WORK REQUEST — Give back every record exactly, images excluded.

GIVEN DATA —
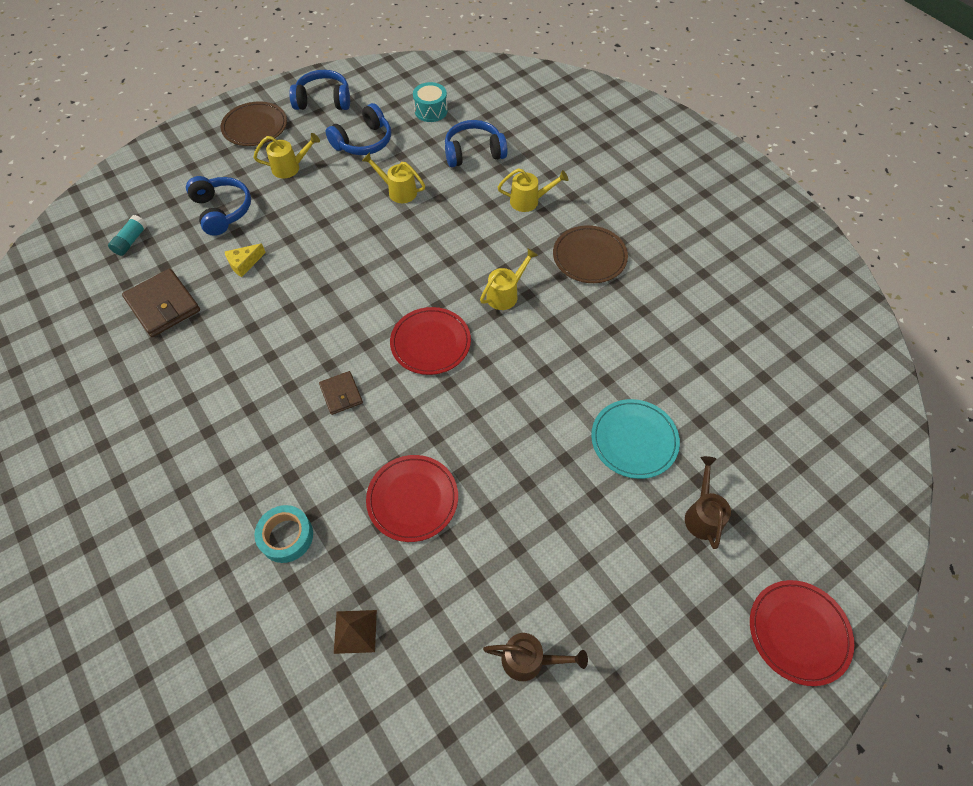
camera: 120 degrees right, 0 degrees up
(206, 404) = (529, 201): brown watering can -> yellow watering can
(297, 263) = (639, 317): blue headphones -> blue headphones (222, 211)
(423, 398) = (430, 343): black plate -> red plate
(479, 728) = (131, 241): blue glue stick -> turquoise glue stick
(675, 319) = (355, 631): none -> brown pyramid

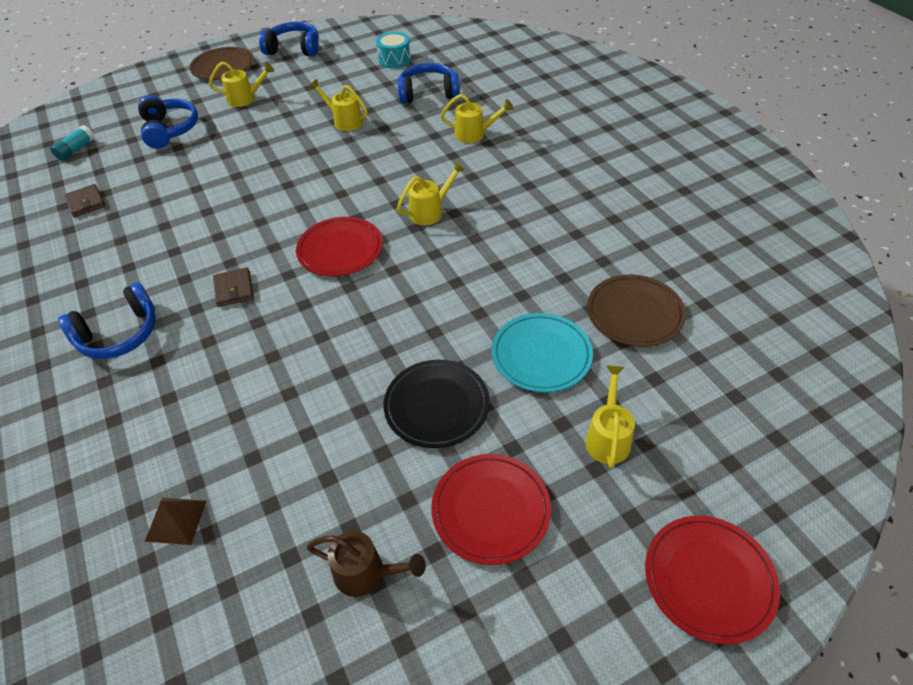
camera: 10 degrees right, 10 degrees down
(163, 305) = (86, 203): brown wallet -> brown wallet, size x0.58
(244, 263) = (175, 173): yellow cheese -> none
(286, 536) = (133, 417): turquoise tape -> none
(363, 142) = (322, 81): blue headphones -> blue headphones (119, 334)
(412, 499) = (279, 393): red plate -> red plate (490, 510)
(554, 499) = (437, 405): none -> black plate
(589, 257) = (527, 184): brown plate -> brown plate (634, 313)
(702, 515) = (608, 437): brown watering can -> yellow watering can

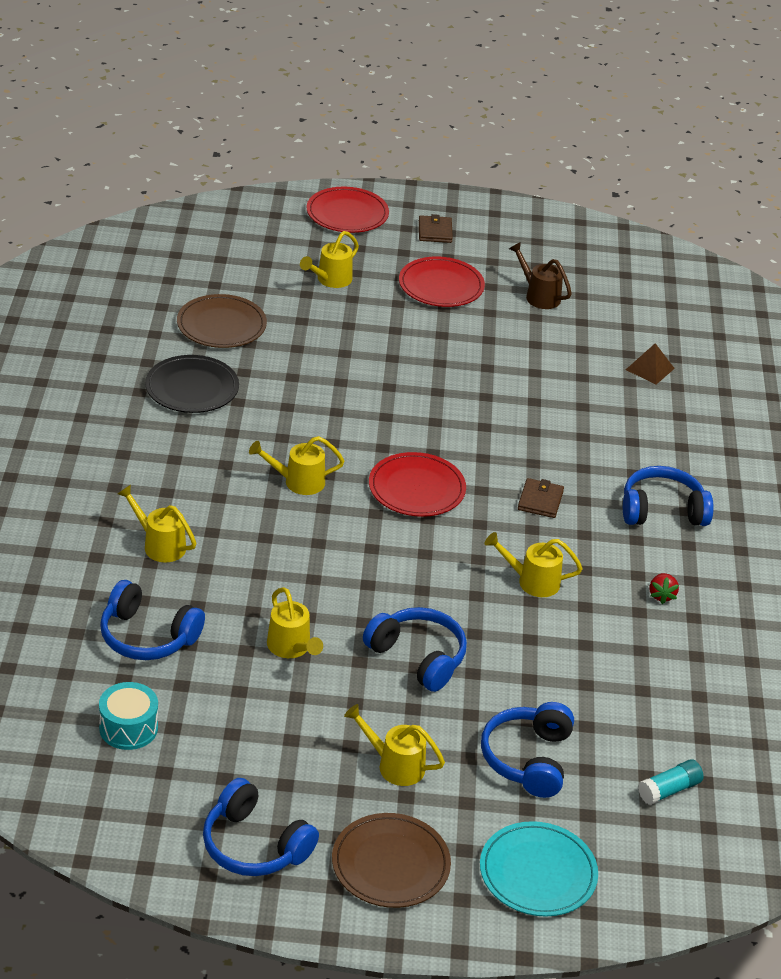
camera: 155 degrees left, 10 degrees down
(86, 203) = (669, 685): brown wallet -> brown wallet (435, 231)
(104, 259) = (661, 595): none -> red strawberry
(211, 224) = (532, 581): none -> yellow watering can
(265, 148) = (418, 657): none -> blue headphones
(437, 405) = (429, 345): black plate -> black plate (192, 388)
(541, 355) = (323, 336): turquoise plate -> turquoise plate (538, 873)

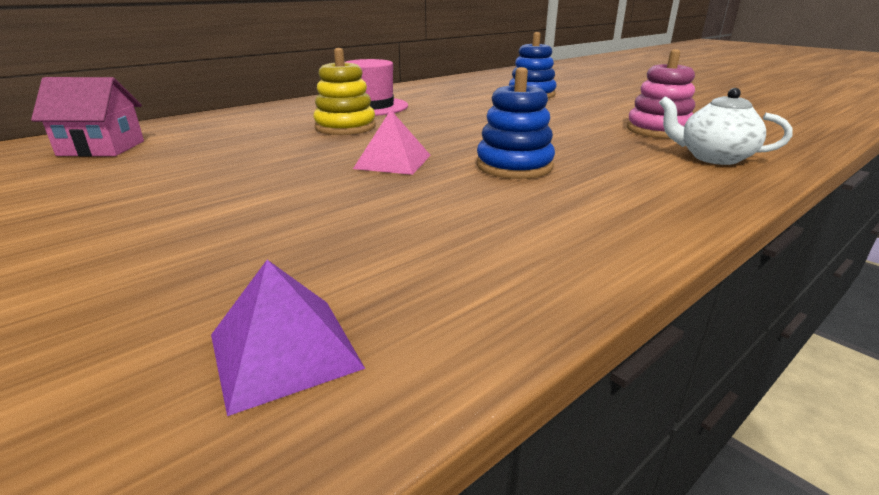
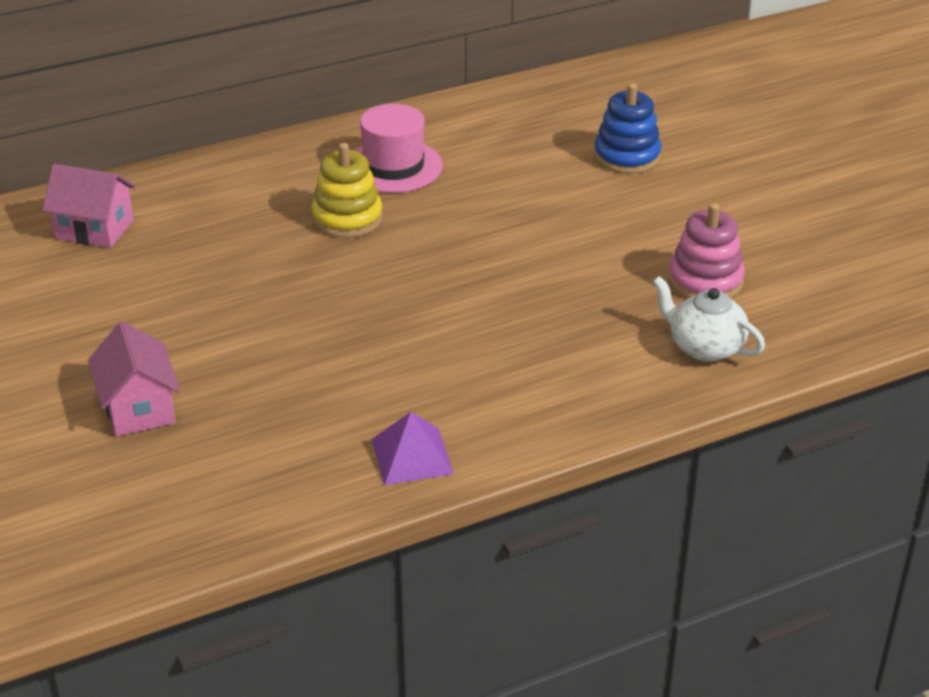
camera: 15 degrees right, 10 degrees up
(117, 269) = (139, 408): none -> pink house
(285, 350) = (238, 490): purple pyramid -> purple pyramid (412, 456)
(393, 161) = (372, 301): pink pyramid -> none
(514, 166) = (487, 328): blue stacking toy -> none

WRITTEN ANSWER —
camera: 120 degrees right, 0 degrees up
(206, 404) = (529, 201): brown watering can -> yellow watering can
(297, 263) = (639, 317): blue headphones -> blue headphones (222, 211)
(423, 398) = (430, 343): black plate -> red plate
(479, 728) = (131, 241): blue glue stick -> turquoise glue stick
(675, 319) = (355, 631): none -> brown pyramid

camera: 10 degrees right, 10 degrees down
(163, 305) = (86, 203): brown wallet -> brown wallet, size x0.58
(244, 263) = (175, 173): yellow cheese -> none
(286, 536) = (133, 417): turquoise tape -> none
(363, 142) = (322, 81): blue headphones -> blue headphones (119, 334)
(412, 499) = (279, 393): red plate -> red plate (490, 510)
(554, 499) = (437, 405): none -> black plate
(589, 257) = (527, 184): brown plate -> brown plate (634, 313)
(702, 515) = (608, 437): brown watering can -> yellow watering can

camera: 155 degrees left, 10 degrees down
(86, 203) = (669, 685): brown wallet -> brown wallet (435, 231)
(104, 259) = (661, 595): none -> red strawberry
(211, 224) = (532, 581): none -> yellow watering can
(265, 148) = (418, 657): none -> blue headphones
(437, 405) = (429, 345): black plate -> black plate (192, 388)
(541, 355) = (323, 336): turquoise plate -> turquoise plate (538, 873)

camera: 15 degrees right, 10 degrees up
(117, 269) = (139, 408): none -> pink house
(285, 350) = (238, 490): purple pyramid -> purple pyramid (412, 456)
(393, 161) = (372, 301): pink pyramid -> none
(514, 166) = (487, 328): blue stacking toy -> none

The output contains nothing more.